§ About this task: If a line below contains the string "eraser", copy it out.

↓

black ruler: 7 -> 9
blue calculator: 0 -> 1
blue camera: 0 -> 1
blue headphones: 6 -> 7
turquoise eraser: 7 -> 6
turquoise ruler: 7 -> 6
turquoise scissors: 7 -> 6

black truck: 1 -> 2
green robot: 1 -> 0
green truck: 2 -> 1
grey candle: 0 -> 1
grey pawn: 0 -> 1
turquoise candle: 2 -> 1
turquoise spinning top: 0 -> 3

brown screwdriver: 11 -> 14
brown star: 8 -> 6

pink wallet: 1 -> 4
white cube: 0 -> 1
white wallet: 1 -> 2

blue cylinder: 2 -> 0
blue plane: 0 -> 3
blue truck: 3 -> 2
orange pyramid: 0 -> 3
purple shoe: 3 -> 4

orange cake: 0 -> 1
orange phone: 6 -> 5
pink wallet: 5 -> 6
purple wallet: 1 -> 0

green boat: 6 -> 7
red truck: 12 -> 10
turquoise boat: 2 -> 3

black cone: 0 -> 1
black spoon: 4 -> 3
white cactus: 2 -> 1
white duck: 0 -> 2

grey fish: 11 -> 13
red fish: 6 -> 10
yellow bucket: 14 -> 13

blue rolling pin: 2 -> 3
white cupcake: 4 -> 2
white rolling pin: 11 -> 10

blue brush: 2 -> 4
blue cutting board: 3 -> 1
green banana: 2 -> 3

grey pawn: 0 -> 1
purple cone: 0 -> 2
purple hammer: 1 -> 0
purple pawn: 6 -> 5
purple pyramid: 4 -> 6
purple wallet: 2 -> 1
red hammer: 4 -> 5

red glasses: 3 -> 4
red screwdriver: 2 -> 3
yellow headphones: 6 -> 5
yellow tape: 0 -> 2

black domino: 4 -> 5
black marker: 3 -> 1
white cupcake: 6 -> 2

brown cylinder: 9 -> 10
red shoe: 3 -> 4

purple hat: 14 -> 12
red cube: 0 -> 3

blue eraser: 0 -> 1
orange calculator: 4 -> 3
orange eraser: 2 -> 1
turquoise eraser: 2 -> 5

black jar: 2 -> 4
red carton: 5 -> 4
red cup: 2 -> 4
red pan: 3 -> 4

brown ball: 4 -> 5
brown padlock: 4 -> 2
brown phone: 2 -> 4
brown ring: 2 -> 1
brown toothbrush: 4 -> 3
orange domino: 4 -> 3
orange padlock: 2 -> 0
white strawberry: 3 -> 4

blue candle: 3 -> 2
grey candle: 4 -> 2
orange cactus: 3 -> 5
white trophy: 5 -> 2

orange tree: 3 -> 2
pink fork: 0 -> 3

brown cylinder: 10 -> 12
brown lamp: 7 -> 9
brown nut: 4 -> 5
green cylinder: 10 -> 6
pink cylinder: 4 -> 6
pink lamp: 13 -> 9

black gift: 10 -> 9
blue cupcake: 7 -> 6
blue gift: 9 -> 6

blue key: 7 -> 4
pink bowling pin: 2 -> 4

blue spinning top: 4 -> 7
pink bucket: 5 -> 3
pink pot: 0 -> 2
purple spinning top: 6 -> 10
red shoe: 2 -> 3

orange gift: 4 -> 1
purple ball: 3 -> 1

↑

§ Result for this exercise:
turquoise eraser: 7 -> 6
blue eraser: 0 -> 1
orange eraser: 2 -> 1
turquoise eraser: 2 -> 5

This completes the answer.